REQUIRED WORK: Once the line holding "IC2 pin GP2: GND -> none" is found in the listing below, write it out and each later line exactly, up to and including the one holding "R1: 12k (IC2/GP4, LEVEL) -> 12k (+3V3, LEVEL)".

MATERIAL SHOWN:
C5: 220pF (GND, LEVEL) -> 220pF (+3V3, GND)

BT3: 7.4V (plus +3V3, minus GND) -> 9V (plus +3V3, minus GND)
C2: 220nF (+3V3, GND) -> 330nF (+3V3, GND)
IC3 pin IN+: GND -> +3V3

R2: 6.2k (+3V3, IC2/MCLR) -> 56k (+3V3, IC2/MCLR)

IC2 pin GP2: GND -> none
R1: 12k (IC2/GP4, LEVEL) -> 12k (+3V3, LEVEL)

...

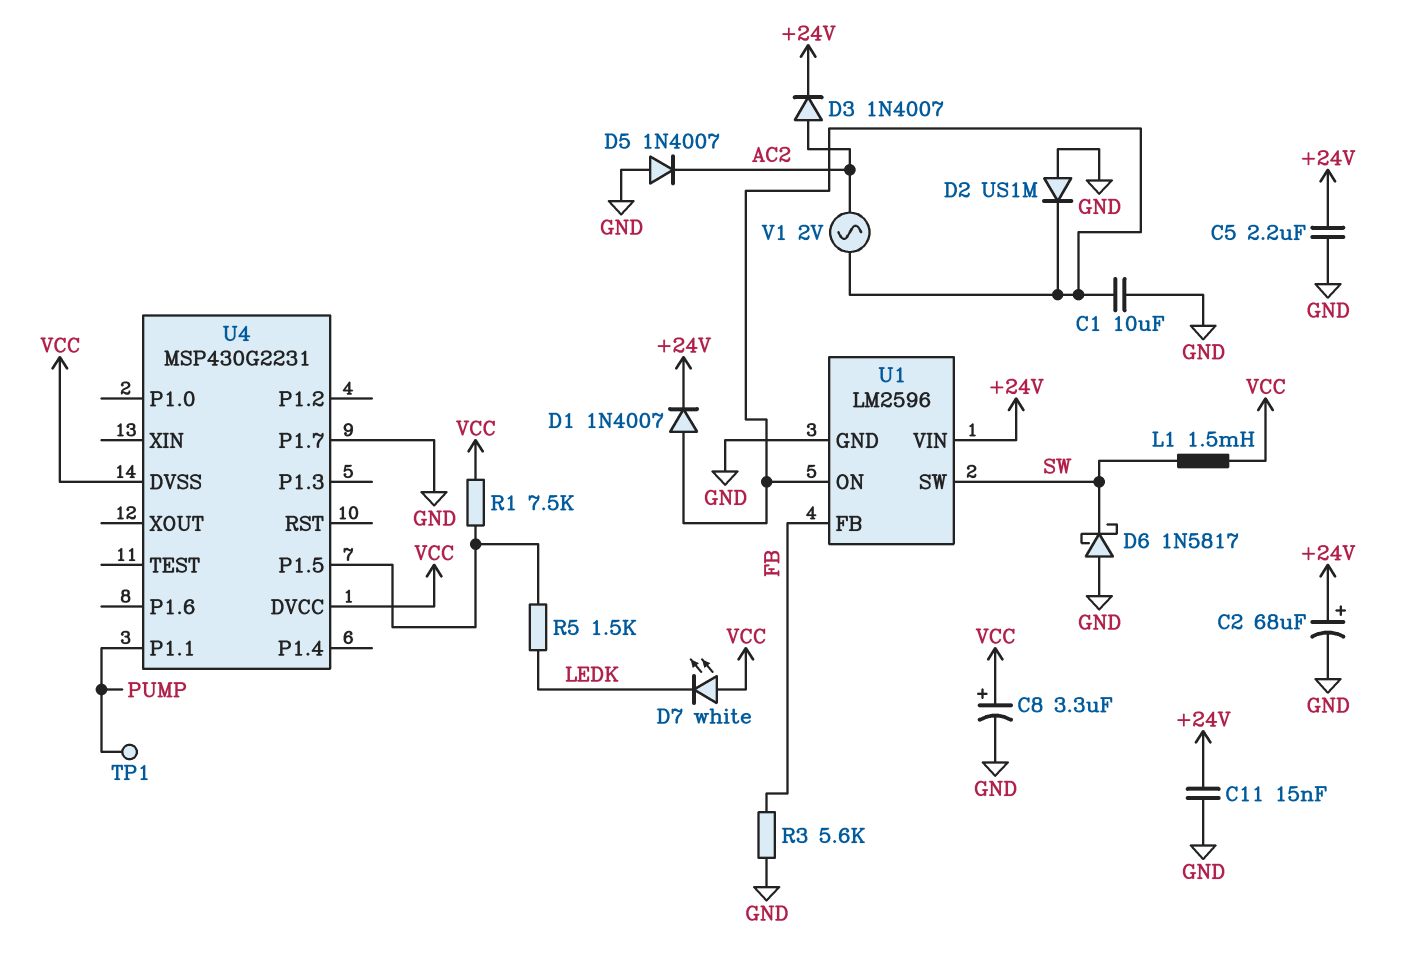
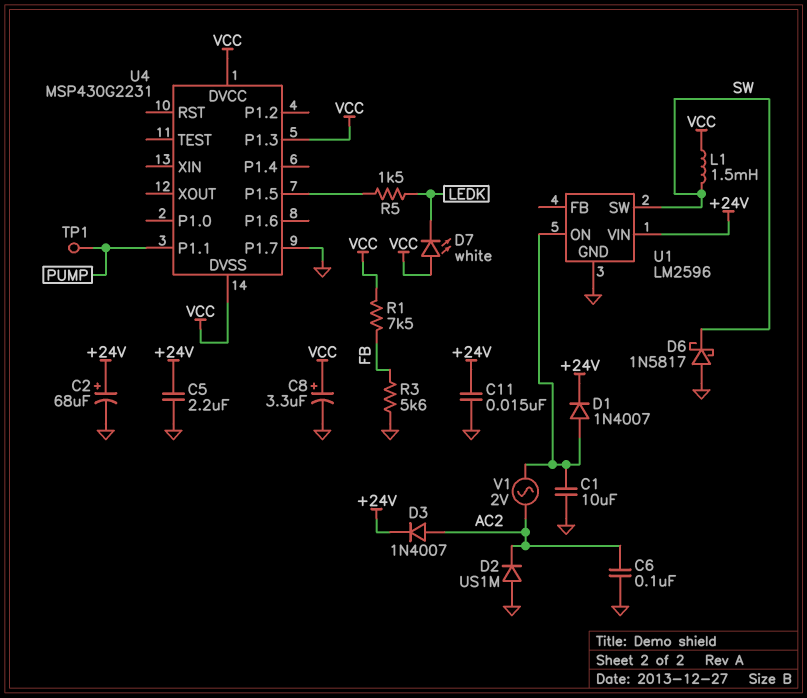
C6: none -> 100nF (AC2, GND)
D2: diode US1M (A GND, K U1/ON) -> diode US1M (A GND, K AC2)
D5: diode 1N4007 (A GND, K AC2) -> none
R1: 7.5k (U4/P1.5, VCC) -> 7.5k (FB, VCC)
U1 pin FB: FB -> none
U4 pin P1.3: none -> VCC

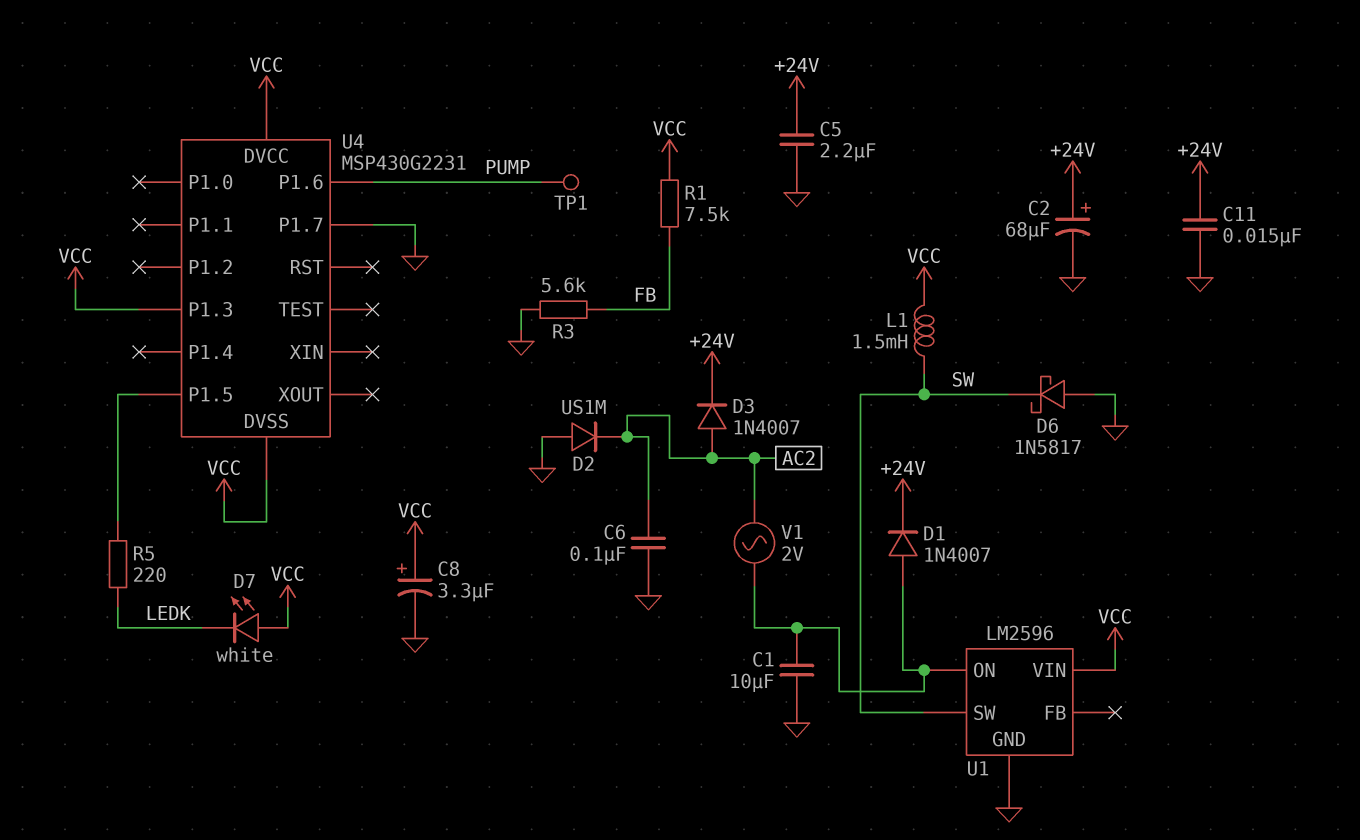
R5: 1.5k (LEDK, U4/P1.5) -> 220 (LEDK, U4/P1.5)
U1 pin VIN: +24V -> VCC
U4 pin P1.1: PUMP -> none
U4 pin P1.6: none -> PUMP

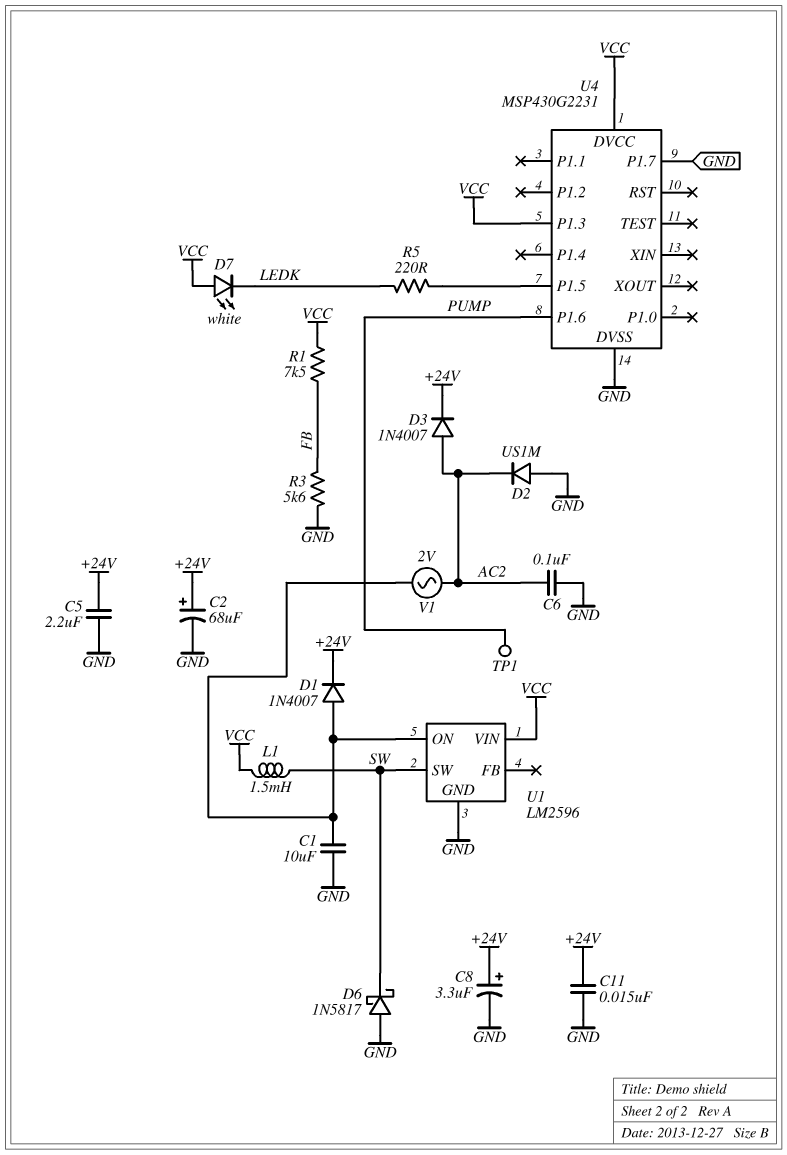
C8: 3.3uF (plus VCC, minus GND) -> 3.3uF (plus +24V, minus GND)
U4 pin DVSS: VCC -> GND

---

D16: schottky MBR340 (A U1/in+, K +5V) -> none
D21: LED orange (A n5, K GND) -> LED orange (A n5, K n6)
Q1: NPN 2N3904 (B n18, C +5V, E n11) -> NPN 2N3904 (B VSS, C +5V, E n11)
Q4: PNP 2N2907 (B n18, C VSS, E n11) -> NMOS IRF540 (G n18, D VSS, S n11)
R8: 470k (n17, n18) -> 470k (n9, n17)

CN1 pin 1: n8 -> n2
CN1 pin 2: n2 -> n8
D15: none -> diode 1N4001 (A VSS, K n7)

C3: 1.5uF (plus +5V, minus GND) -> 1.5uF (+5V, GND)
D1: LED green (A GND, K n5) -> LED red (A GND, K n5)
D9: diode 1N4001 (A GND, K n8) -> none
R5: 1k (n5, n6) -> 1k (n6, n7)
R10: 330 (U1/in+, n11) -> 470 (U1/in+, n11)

ANSWER BELOW:
IC2 pin GP2: GND -> none
R1: 12k (IC2/GP4, LEVEL) -> 12k (+3V3, LEVEL)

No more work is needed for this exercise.